材料中有几行包含字符串“world”（区分大小写）？只回答数字。

[空间定位数据]
::::

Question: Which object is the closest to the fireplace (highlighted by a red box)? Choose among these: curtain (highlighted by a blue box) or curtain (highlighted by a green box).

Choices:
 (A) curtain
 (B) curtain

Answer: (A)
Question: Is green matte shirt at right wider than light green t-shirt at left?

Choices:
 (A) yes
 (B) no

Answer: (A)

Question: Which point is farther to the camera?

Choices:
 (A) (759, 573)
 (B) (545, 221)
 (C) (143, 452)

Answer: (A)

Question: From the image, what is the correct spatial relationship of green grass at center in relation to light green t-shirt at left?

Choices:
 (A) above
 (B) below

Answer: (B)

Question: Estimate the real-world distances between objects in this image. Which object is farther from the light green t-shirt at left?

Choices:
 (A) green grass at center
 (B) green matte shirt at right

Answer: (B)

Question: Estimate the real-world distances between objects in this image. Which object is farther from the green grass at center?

::::

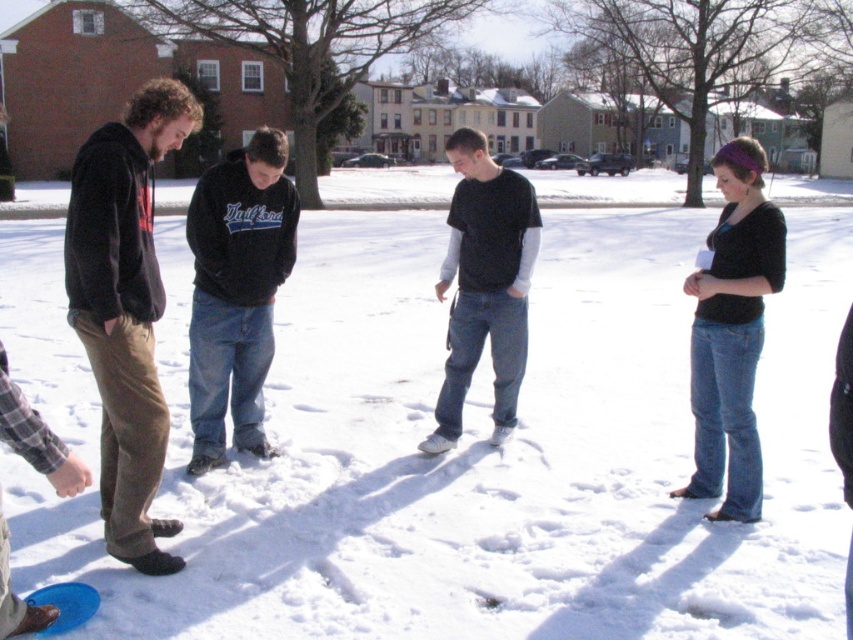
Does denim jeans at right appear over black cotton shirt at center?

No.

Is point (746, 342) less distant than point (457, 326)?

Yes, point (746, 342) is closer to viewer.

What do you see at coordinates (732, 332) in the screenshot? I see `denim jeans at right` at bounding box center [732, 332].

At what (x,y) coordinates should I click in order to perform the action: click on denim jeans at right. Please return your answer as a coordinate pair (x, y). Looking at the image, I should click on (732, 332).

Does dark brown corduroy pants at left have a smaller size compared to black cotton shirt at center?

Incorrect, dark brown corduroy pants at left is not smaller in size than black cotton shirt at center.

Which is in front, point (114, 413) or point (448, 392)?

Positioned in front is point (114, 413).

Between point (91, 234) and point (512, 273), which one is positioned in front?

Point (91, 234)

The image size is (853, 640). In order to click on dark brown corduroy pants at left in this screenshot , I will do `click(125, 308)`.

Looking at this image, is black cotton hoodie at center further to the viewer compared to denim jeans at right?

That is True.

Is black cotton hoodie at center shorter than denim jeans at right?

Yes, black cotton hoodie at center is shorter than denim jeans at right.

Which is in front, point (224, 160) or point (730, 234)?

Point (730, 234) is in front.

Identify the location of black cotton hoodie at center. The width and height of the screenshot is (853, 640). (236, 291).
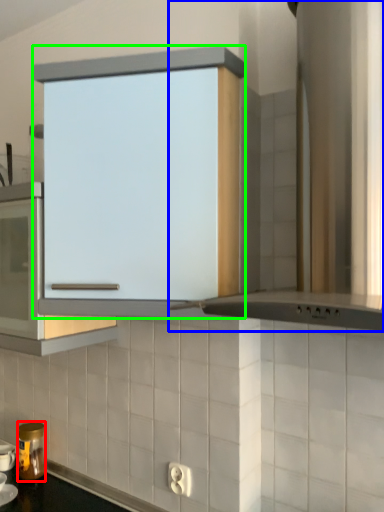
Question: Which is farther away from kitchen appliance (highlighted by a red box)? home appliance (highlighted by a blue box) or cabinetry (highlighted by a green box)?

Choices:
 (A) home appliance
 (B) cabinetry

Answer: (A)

::::

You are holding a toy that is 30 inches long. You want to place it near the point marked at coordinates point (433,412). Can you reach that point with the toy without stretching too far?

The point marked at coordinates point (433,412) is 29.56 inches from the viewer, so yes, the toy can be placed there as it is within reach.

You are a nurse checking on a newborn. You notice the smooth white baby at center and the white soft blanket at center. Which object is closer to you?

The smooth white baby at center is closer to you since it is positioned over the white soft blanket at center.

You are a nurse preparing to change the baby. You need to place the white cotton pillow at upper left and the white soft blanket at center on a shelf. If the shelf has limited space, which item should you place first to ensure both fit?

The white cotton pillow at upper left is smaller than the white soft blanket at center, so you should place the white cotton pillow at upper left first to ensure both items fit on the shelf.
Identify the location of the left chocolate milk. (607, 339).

::::

_结果如下_
2